In the records below, find the line containing "none -> pink pot [297,264,454,389]" and repeat it and every line after it exactly, without pictures.

[[ Exercise materials open ]]

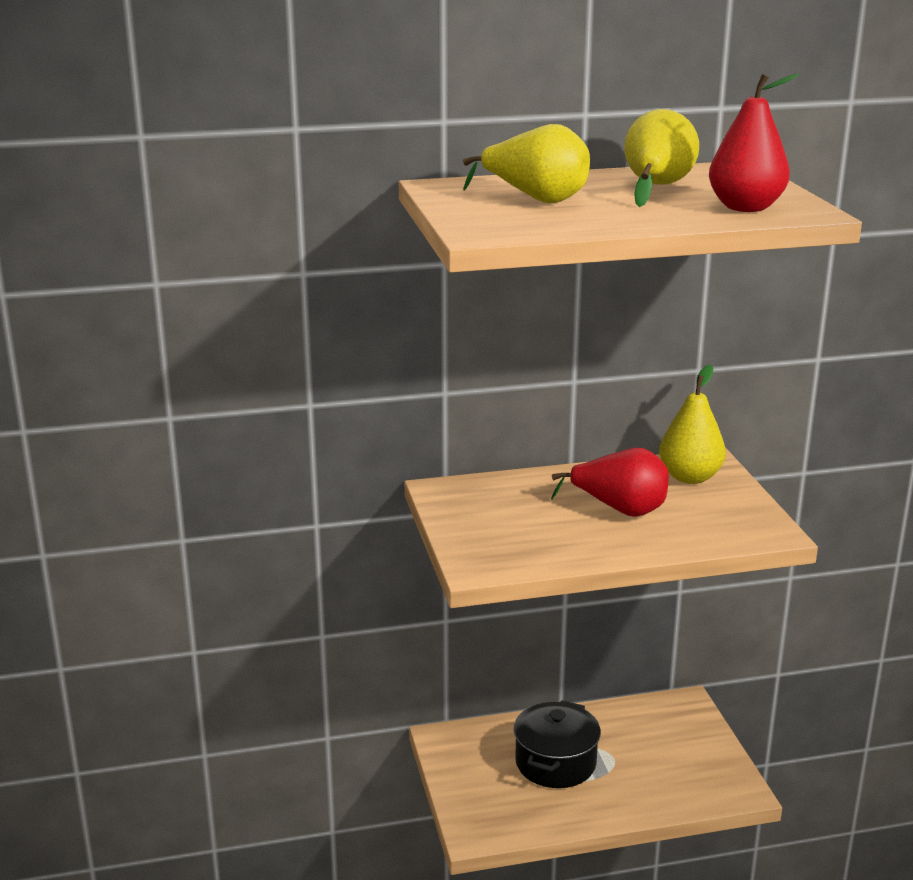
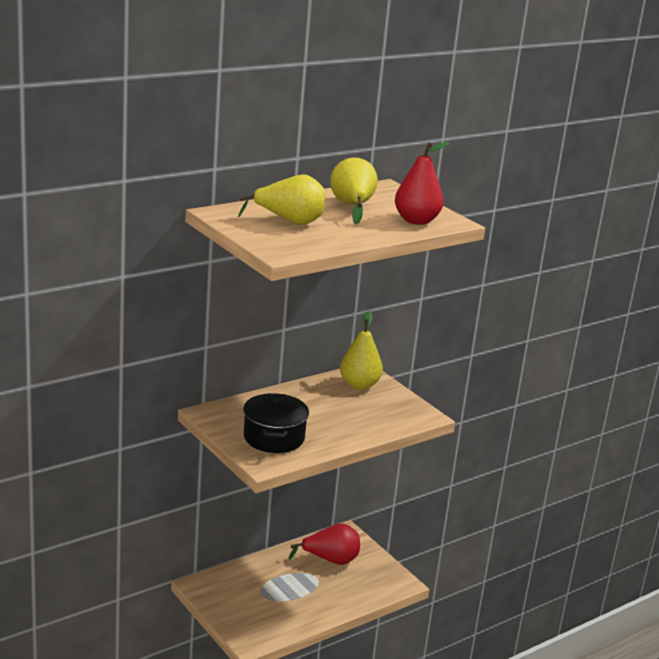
camera: 25 degrees left, 0 degrees up
black pot [514,700,601,788] -> black pot moved to [243,393,309,453]
red pear [551,448,669,517] -> red pear moved to [289,523,360,565]

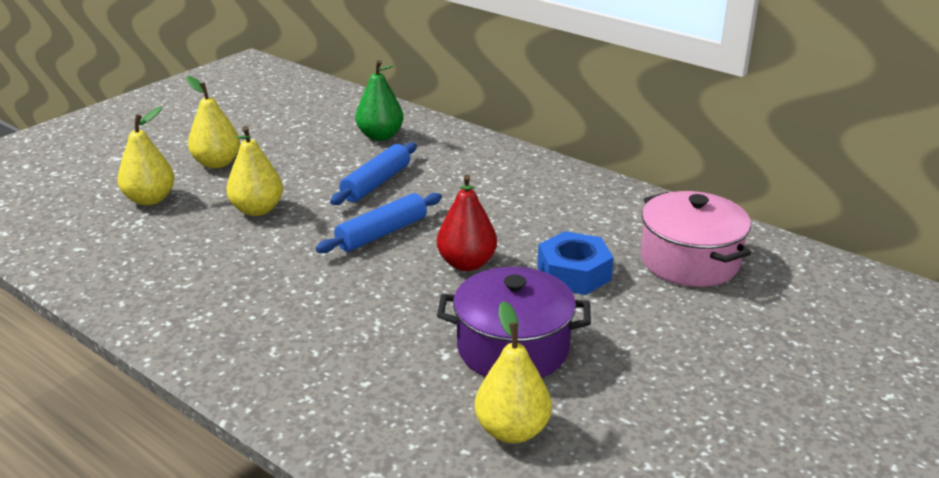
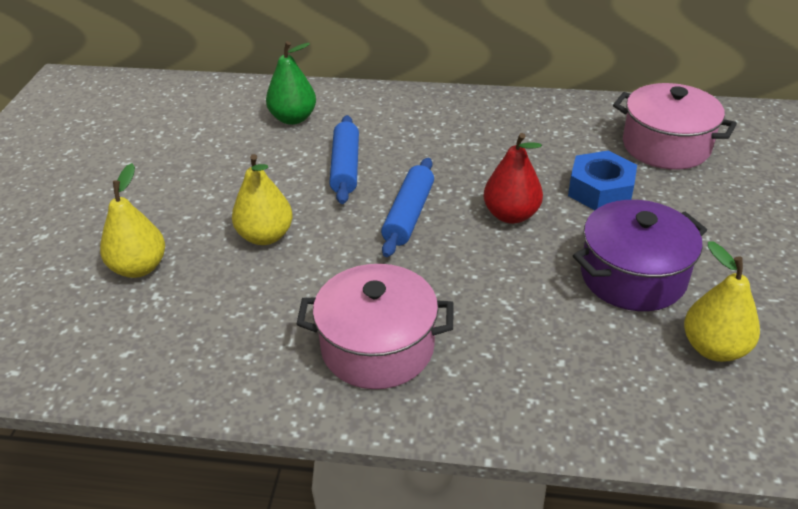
camera: 30 degrees left, 10 degrees up
yellow pear [186,76,240,168] -> none
none -> pink pot [297,264,454,389]

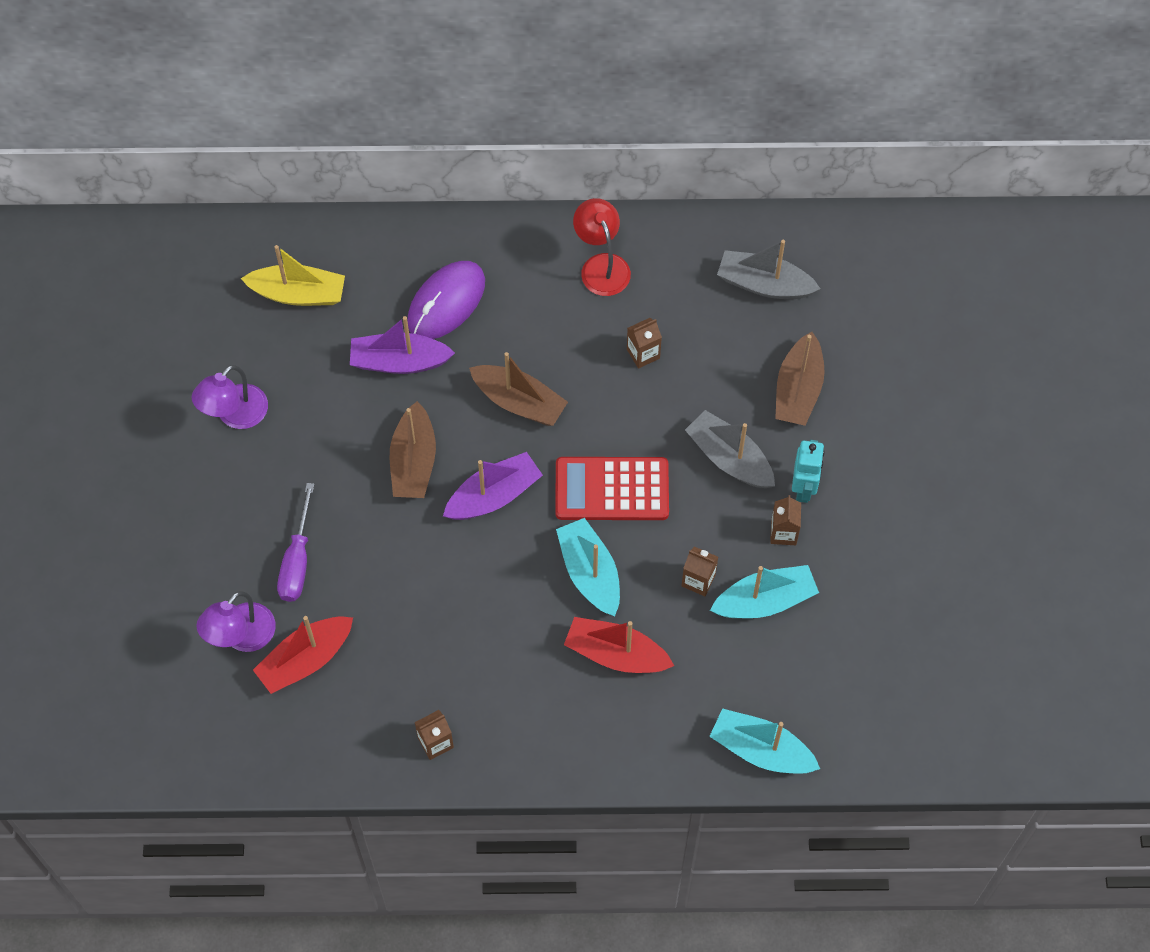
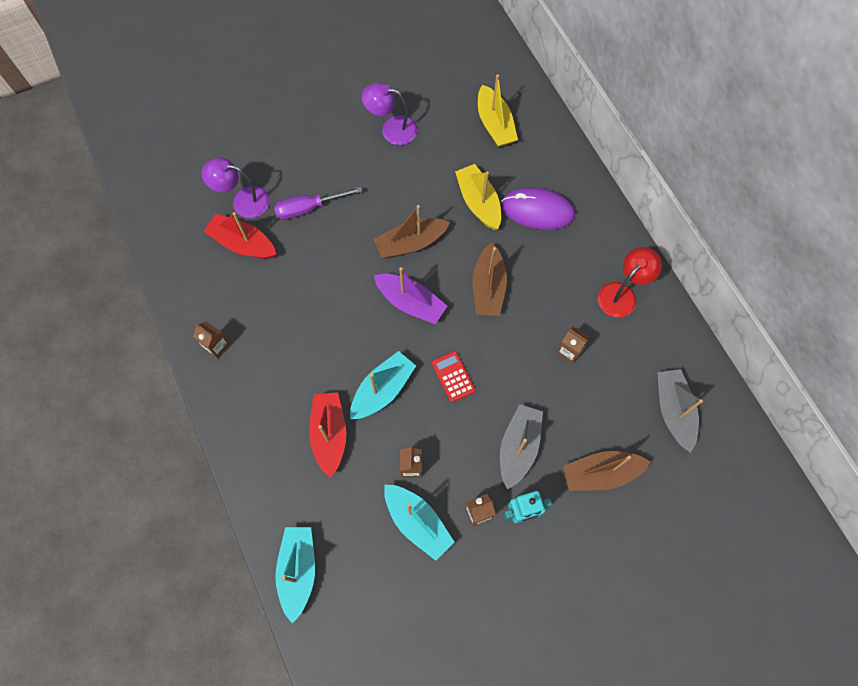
camera: 65 degrees right, 5 degrees up
purple boat [350,316,455,374] -> yellow boat [455,164,501,230]
red calculator [555,457,669,520] -> red calculator [432,351,475,402], size x0.54

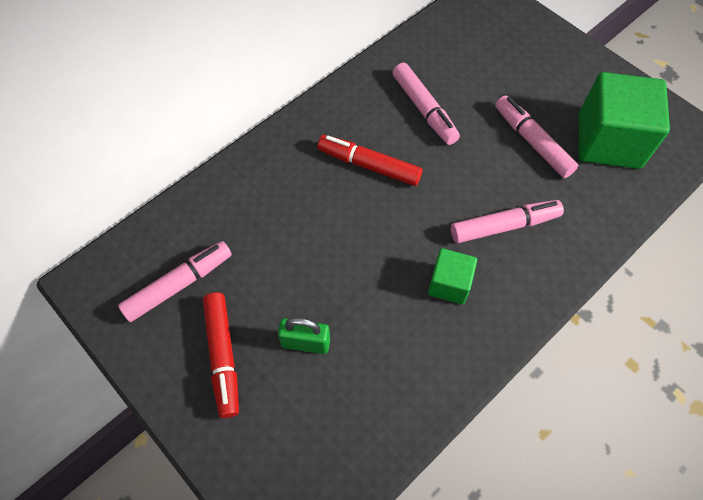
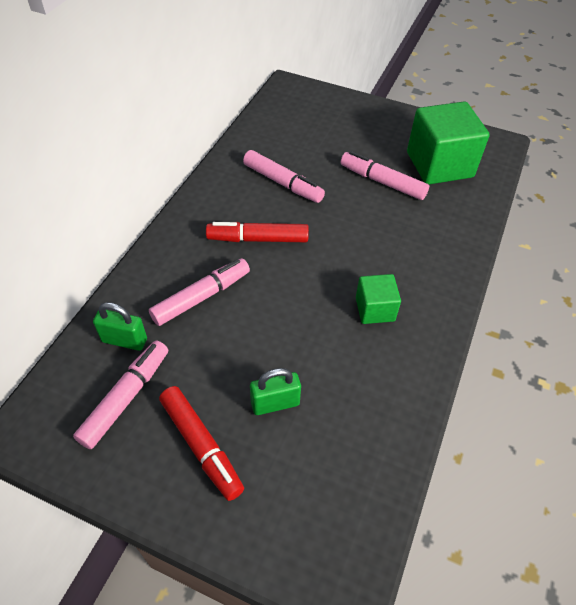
camera: 25 degrees left, 10 degrees down
pink marker [451,200,564,243] -> pink marker moved to [149,258,250,326]
none -> green padlock [93,302,147,351]

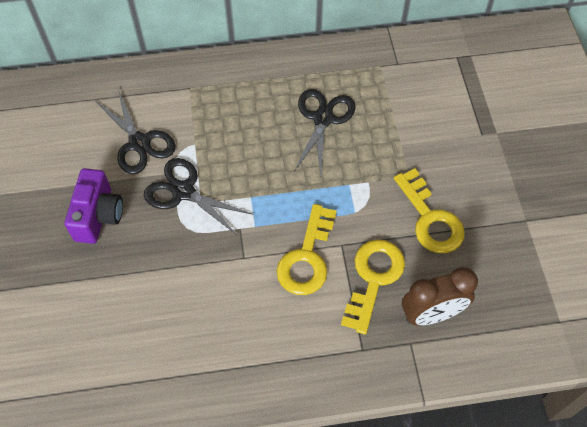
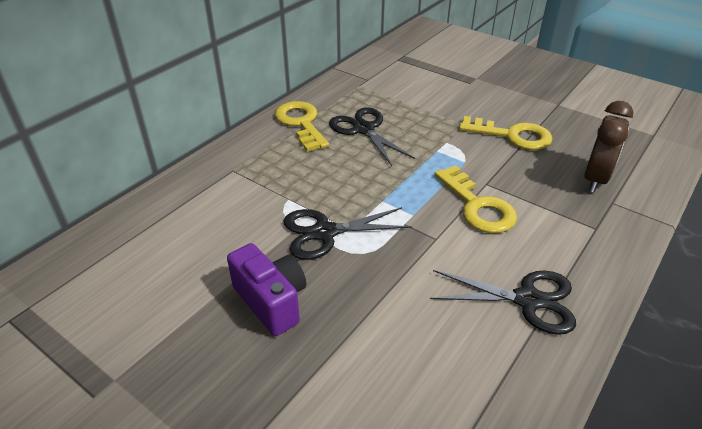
camera: 45 degrees left, 20 degrees down
black scissors [94,90,176,174] -> black scissors moved to [430,270,576,335]
yellow key [341,239,405,334] -> yellow key moved to [275,101,329,152]

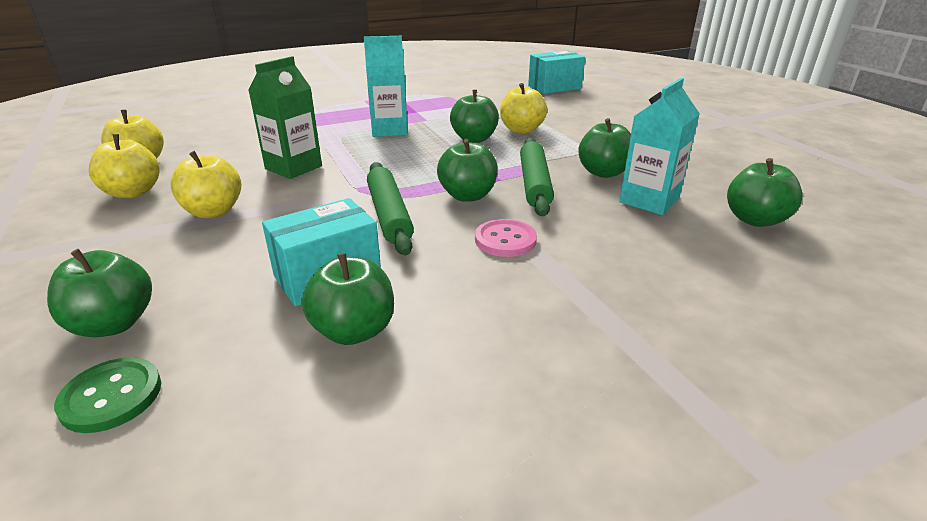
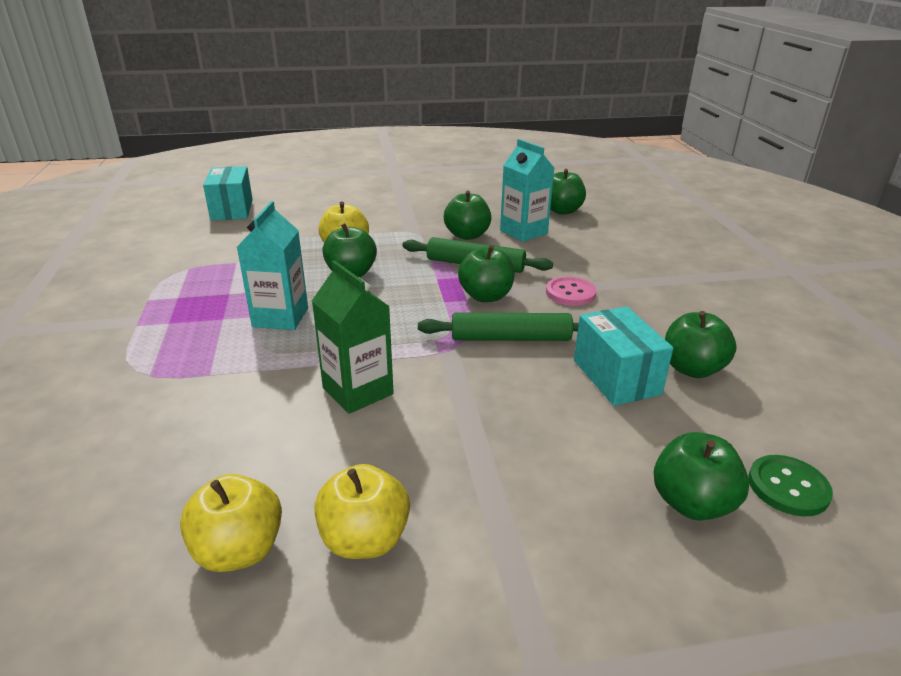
camera: 75 degrees left, 0 degrees up
yellow apple [170,151,241,218] -> none

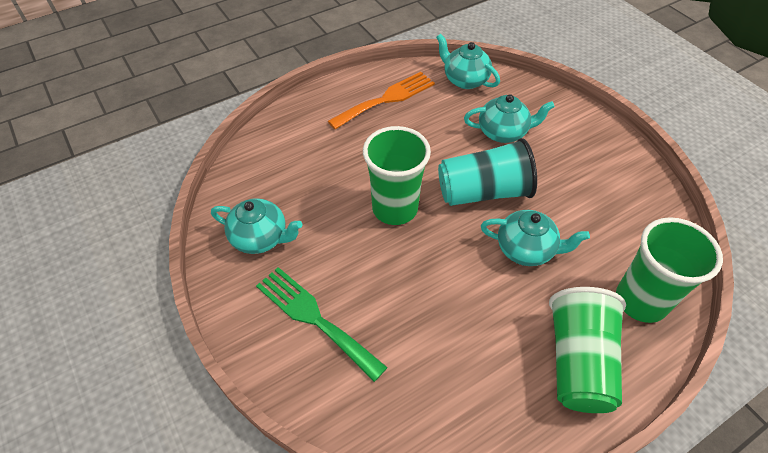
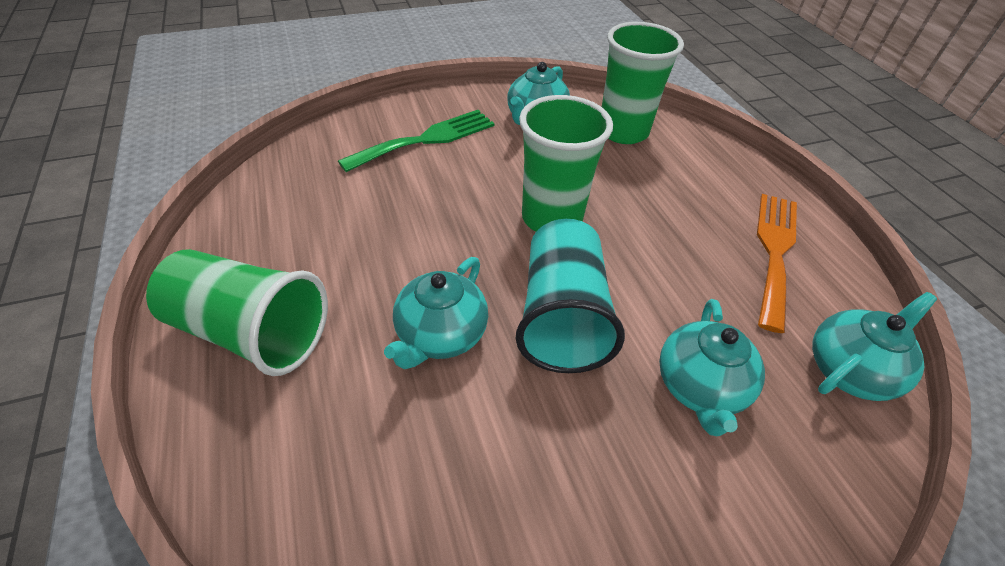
camera: 100 degrees right, 5 degrees down
orange fork [328,72,435,129] -> orange fork turned 135 degrees counterclockwise [757,194,797,333]
green cup [616,217,723,323] -> green cup moved to [602,22,684,144]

[[ Exercise materials closed ]]

[Solution to this problem]
none -> pink pot [297,264,454,389]

camera: 65 degrees right, 5 degrees up
purple boat [350,316,455,374] -> yellow boat [455,164,501,230]
red calculator [555,457,669,520] -> red calculator [432,351,475,402], size x0.54

camera: 25 degrees left, 10 degrees down
pink marker [451,200,564,243] -> pink marker moved to [149,258,250,326]
none -> green padlock [93,302,147,351]

camera: 45 degrees left, 20 degrees down
black scissors [94,90,176,174] -> black scissors moved to [430,270,576,335]
yellow key [341,239,405,334] -> yellow key moved to [275,101,329,152]

camera: 75 degrees left, 0 degrees up
yellow apple [170,151,241,218] -> none

camera: 100 degrees right, 5 degrees down
orange fork [328,72,435,129] -> orange fork turned 135 degrees counterclockwise [757,194,797,333]
green cup [616,217,723,323] -> green cup moved to [602,22,684,144]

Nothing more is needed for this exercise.